■ **TASK**: From the first line to the last, please reproduce the material exactly, skipping the pictures.

■ **SUPPLIED MATERIAL**:

# # # # #

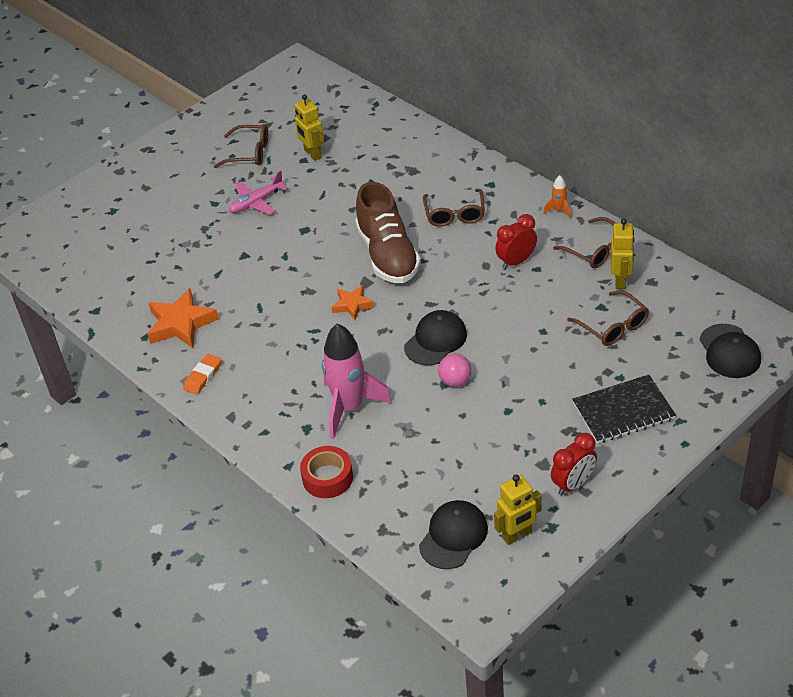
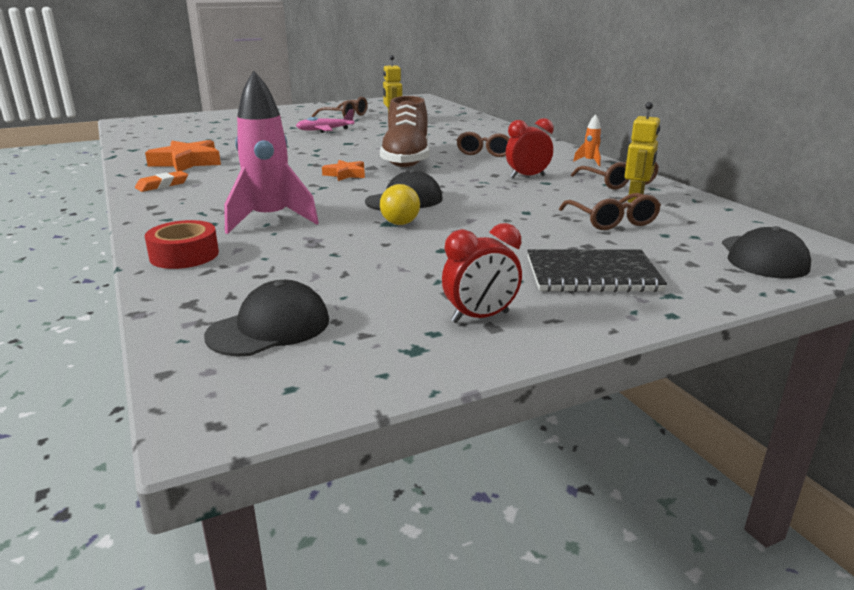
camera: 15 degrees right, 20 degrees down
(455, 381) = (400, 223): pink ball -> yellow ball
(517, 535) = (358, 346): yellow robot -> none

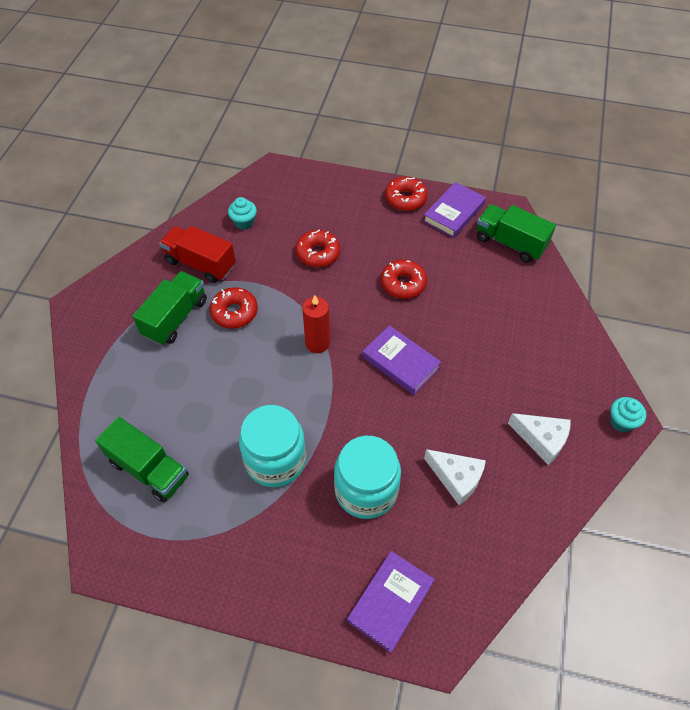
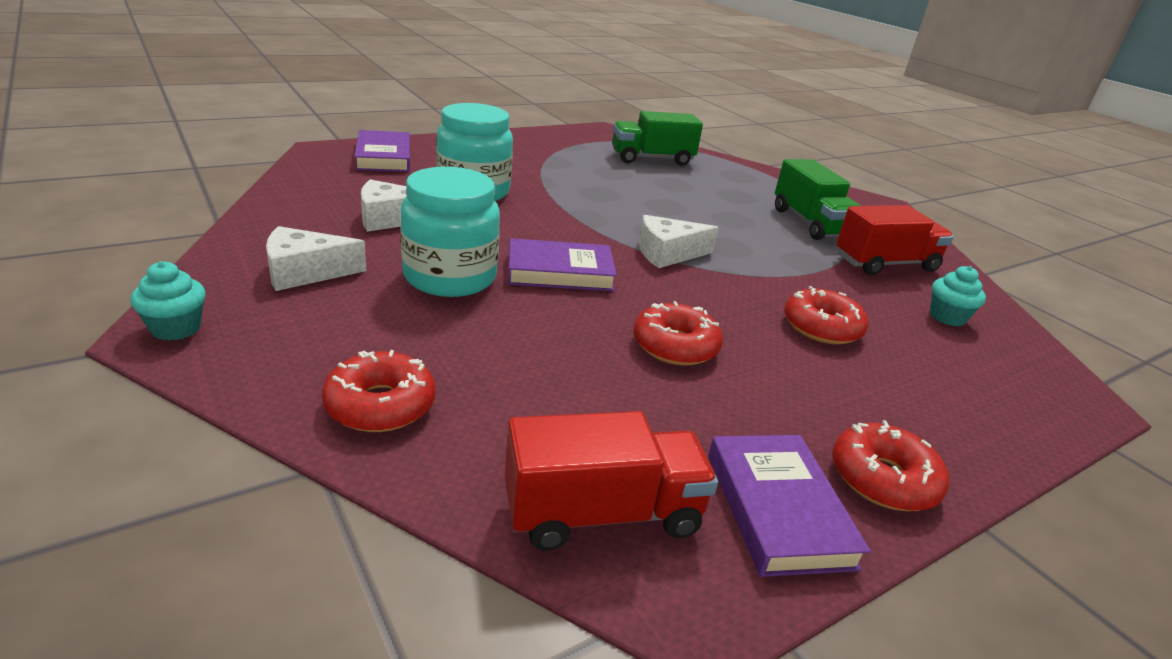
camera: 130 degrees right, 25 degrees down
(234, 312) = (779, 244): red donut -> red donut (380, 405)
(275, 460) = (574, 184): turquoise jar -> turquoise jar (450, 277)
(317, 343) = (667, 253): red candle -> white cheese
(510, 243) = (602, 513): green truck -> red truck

# # # # #

■ **THE COMPLETED TASK**:
camera: 15 degrees right, 20 degrees down
(455, 381) = (400, 223): pink ball -> yellow ball
(517, 535) = (358, 346): yellow robot -> none

camera: 130 degrees right, 25 degrees down
(234, 312) = (779, 244): red donut -> red donut (380, 405)
(275, 460) = (574, 184): turquoise jar -> turquoise jar (450, 277)
(317, 343) = (667, 253): red candle -> white cheese
(510, 243) = (602, 513): green truck -> red truck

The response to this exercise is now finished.